◆ **Task to complete**: Can you update every one of the rows below so that "counterclockwise" reads "anticlockwise", leaving everything else unchanged?

◆ **Stored data**:
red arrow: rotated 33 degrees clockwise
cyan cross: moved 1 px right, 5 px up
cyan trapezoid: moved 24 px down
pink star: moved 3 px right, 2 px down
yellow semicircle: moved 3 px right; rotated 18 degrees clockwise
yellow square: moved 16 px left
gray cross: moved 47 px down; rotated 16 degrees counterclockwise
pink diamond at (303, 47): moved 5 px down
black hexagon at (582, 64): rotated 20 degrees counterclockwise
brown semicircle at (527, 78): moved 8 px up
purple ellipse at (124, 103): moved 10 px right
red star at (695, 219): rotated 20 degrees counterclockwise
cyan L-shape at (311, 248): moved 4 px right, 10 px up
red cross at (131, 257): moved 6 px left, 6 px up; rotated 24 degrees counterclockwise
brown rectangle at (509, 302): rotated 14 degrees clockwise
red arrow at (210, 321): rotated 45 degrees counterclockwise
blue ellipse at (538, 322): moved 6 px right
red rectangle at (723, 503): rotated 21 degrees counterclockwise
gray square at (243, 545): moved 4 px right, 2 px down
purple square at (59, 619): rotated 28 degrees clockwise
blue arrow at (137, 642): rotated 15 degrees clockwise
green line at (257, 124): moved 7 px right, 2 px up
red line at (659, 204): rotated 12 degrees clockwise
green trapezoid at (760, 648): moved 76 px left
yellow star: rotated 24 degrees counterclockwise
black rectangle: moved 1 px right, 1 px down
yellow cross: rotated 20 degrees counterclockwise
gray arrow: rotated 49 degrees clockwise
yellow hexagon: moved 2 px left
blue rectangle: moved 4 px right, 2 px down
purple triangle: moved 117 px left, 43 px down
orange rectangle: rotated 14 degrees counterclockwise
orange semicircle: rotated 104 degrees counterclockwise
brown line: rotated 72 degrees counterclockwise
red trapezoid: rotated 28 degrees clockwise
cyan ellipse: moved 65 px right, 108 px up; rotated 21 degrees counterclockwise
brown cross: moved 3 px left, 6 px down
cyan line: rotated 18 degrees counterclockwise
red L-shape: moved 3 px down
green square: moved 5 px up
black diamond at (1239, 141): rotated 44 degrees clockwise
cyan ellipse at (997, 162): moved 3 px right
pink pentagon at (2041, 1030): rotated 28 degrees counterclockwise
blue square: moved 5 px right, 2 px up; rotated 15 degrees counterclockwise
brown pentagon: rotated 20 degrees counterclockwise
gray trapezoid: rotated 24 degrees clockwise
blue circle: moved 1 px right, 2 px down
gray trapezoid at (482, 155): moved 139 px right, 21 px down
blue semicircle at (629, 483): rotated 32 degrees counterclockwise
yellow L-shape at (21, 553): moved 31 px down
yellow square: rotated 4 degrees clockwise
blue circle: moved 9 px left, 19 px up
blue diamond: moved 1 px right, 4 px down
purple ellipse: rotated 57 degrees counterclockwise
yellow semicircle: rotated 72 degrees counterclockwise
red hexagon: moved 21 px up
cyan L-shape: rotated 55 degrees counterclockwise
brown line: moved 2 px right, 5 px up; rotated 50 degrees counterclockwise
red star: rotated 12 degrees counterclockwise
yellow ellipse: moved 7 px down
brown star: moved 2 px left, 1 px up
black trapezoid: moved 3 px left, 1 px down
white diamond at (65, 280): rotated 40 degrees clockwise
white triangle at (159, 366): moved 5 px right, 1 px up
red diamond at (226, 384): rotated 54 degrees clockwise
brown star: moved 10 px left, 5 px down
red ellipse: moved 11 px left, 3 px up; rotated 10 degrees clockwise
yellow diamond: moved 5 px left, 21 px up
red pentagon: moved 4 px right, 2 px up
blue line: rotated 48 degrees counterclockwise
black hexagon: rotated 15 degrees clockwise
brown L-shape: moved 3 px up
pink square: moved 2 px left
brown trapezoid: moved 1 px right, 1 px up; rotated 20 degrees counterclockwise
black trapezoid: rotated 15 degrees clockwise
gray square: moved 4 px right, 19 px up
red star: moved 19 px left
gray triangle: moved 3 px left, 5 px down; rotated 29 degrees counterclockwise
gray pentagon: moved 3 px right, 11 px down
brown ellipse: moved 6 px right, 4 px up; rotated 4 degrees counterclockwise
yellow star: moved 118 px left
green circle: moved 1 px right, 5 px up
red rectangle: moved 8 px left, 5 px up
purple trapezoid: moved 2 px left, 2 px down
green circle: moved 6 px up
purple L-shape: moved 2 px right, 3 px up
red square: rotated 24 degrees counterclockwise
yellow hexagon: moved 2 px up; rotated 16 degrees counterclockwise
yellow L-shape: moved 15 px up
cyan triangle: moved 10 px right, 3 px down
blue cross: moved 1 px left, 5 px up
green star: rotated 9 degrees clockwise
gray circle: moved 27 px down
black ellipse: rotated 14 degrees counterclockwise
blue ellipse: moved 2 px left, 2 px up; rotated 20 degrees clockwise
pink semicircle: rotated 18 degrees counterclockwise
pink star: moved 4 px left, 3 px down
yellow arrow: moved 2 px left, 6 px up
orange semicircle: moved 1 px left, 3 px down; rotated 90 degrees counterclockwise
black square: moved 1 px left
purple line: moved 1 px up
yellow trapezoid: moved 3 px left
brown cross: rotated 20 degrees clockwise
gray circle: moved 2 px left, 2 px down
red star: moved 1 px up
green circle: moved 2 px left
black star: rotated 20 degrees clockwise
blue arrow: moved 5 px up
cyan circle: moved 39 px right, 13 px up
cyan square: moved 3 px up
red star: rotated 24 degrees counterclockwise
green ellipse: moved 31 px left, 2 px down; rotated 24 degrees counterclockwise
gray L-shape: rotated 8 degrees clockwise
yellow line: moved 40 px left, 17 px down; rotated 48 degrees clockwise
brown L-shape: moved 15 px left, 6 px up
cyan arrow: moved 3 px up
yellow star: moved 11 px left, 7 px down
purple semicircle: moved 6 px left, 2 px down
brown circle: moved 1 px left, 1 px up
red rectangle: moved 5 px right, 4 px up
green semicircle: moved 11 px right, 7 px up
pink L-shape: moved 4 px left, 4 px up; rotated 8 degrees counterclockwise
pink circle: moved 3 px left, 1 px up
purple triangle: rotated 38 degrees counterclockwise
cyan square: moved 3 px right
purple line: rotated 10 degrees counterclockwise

◆ **Worked answer**:
red arrow: rotated 33 degrees clockwise
cyan cross: moved 1 px right, 5 px up
cyan trapezoid: moved 24 px down
pink star: moved 3 px right, 2 px down
yellow semicircle: moved 3 px right; rotated 18 degrees clockwise
yellow square: moved 16 px left
gray cross: moved 47 px down; rotated 16 degrees anticlockwise
pink diamond at (303, 47): moved 5 px down
black hexagon at (582, 64): rotated 20 degrees anticlockwise
brown semicircle at (527, 78): moved 8 px up
purple ellipse at (124, 103): moved 10 px right
red star at (695, 219): rotated 20 degrees anticlockwise
cyan L-shape at (311, 248): moved 4 px right, 10 px up
red cross at (131, 257): moved 6 px left, 6 px up; rotated 24 degrees anticlockwise
brown rectangle at (509, 302): rotated 14 degrees clockwise
red arrow at (210, 321): rotated 45 degrees anticlockwise
blue ellipse at (538, 322): moved 6 px right
red rectangle at (723, 503): rotated 21 degrees anticlockwise
gray square at (243, 545): moved 4 px right, 2 px down
purple square at (59, 619): rotated 28 degrees clockwise
blue arrow at (137, 642): rotated 15 degrees clockwise
green line at (257, 124): moved 7 px right, 2 px up
red line at (659, 204): rotated 12 degrees clockwise
green trapezoid at (760, 648): moved 76 px left
yellow star: rotated 24 degrees anticlockwise
black rectangle: moved 1 px right, 1 px down
yellow cross: rotated 20 degrees anticlockwise
gray arrow: rotated 49 degrees clockwise
yellow hexagon: moved 2 px left
blue rectangle: moved 4 px right, 2 px down
purple triangle: moved 117 px left, 43 px down
orange rectangle: rotated 14 degrees anticlockwise
orange semicircle: rotated 104 degrees anticlockwise
brown line: rotated 72 degrees anticlockwise
red trapezoid: rotated 28 degrees clockwise
cyan ellipse: moved 65 px right, 108 px up; rotated 21 degrees anticlockwise
brown cross: moved 3 px left, 6 px down
cyan line: rotated 18 degrees anticlockwise
red L-shape: moved 3 px down
green square: moved 5 px up
black diamond at (1239, 141): rotated 44 degrees clockwise
cyan ellipse at (997, 162): moved 3 px right
pink pentagon at (2041, 1030): rotated 28 degrees anticlockwise
blue square: moved 5 px right, 2 px up; rotated 15 degrees anticlockwise
brown pentagon: rotated 20 degrees anticlockwise
gray trapezoid: rotated 24 degrees clockwise
blue circle: moved 1 px right, 2 px down
gray trapezoid at (482, 155): moved 139 px right, 21 px down
blue semicircle at (629, 483): rotated 32 degrees anticlockwise
yellow L-shape at (21, 553): moved 31 px down
yellow square: rotated 4 degrees clockwise
blue circle: moved 9 px left, 19 px up
blue diamond: moved 1 px right, 4 px down
purple ellipse: rotated 57 degrees anticlockwise
yellow semicircle: rotated 72 degrees anticlockwise
red hexagon: moved 21 px up
cyan L-shape: rotated 55 degrees anticlockwise
brown line: moved 2 px right, 5 px up; rotated 50 degrees anticlockwise
red star: rotated 12 degrees anticlockwise
yellow ellipse: moved 7 px down
brown star: moved 2 px left, 1 px up
black trapezoid: moved 3 px left, 1 px down
white diamond at (65, 280): rotated 40 degrees clockwise
white triangle at (159, 366): moved 5 px right, 1 px up
red diamond at (226, 384): rotated 54 degrees clockwise
brown star: moved 10 px left, 5 px down
red ellipse: moved 11 px left, 3 px up; rotated 10 degrees clockwise
yellow diamond: moved 5 px left, 21 px up
red pentagon: moved 4 px right, 2 px up
blue line: rotated 48 degrees anticlockwise
black hexagon: rotated 15 degrees clockwise
brown L-shape: moved 3 px up
pink square: moved 2 px left
brown trapezoid: moved 1 px right, 1 px up; rotated 20 degrees anticlockwise
black trapezoid: rotated 15 degrees clockwise
gray square: moved 4 px right, 19 px up
red star: moved 19 px left
gray triangle: moved 3 px left, 5 px down; rotated 29 degrees anticlockwise
gray pentagon: moved 3 px right, 11 px down
brown ellipse: moved 6 px right, 4 px up; rotated 4 degrees anticlockwise
yellow star: moved 118 px left
green circle: moved 1 px right, 5 px up
red rectangle: moved 8 px left, 5 px up
purple trapezoid: moved 2 px left, 2 px down
green circle: moved 6 px up
purple L-shape: moved 2 px right, 3 px up
red square: rotated 24 degrees anticlockwise
yellow hexagon: moved 2 px up; rotated 16 degrees anticlockwise
yellow L-shape: moved 15 px up
cyan triangle: moved 10 px right, 3 px down
blue cross: moved 1 px left, 5 px up
green star: rotated 9 degrees clockwise
gray circle: moved 27 px down
black ellipse: rotated 14 degrees anticlockwise
blue ellipse: moved 2 px left, 2 px up; rotated 20 degrees clockwise
pink semicircle: rotated 18 degrees anticlockwise
pink star: moved 4 px left, 3 px down
yellow arrow: moved 2 px left, 6 px up
orange semicircle: moved 1 px left, 3 px down; rotated 90 degrees anticlockwise
black square: moved 1 px left
purple line: moved 1 px up
yellow trapezoid: moved 3 px left
brown cross: rotated 20 degrees clockwise
gray circle: moved 2 px left, 2 px down
red star: moved 1 px up
green circle: moved 2 px left
black star: rotated 20 degrees clockwise
blue arrow: moved 5 px up
cyan circle: moved 39 px right, 13 px up
cyan square: moved 3 px up
red star: rotated 24 degrees anticlockwise
green ellipse: moved 31 px left, 2 px down; rotated 24 degrees anticlockwise
gray L-shape: rotated 8 degrees clockwise
yellow line: moved 40 px left, 17 px down; rotated 48 degrees clockwise
brown L-shape: moved 15 px left, 6 px up
cyan arrow: moved 3 px up
yellow star: moved 11 px left, 7 px down
purple semicircle: moved 6 px left, 2 px down
brown circle: moved 1 px left, 1 px up
red rectangle: moved 5 px right, 4 px up
green semicircle: moved 11 px right, 7 px up
pink L-shape: moved 4 px left, 4 px up; rotated 8 degrees anticlockwise
pink circle: moved 3 px left, 1 px up
purple triangle: rotated 38 degrees anticlockwise
cyan square: moved 3 px right
purple line: rotated 10 degrees anticlockwise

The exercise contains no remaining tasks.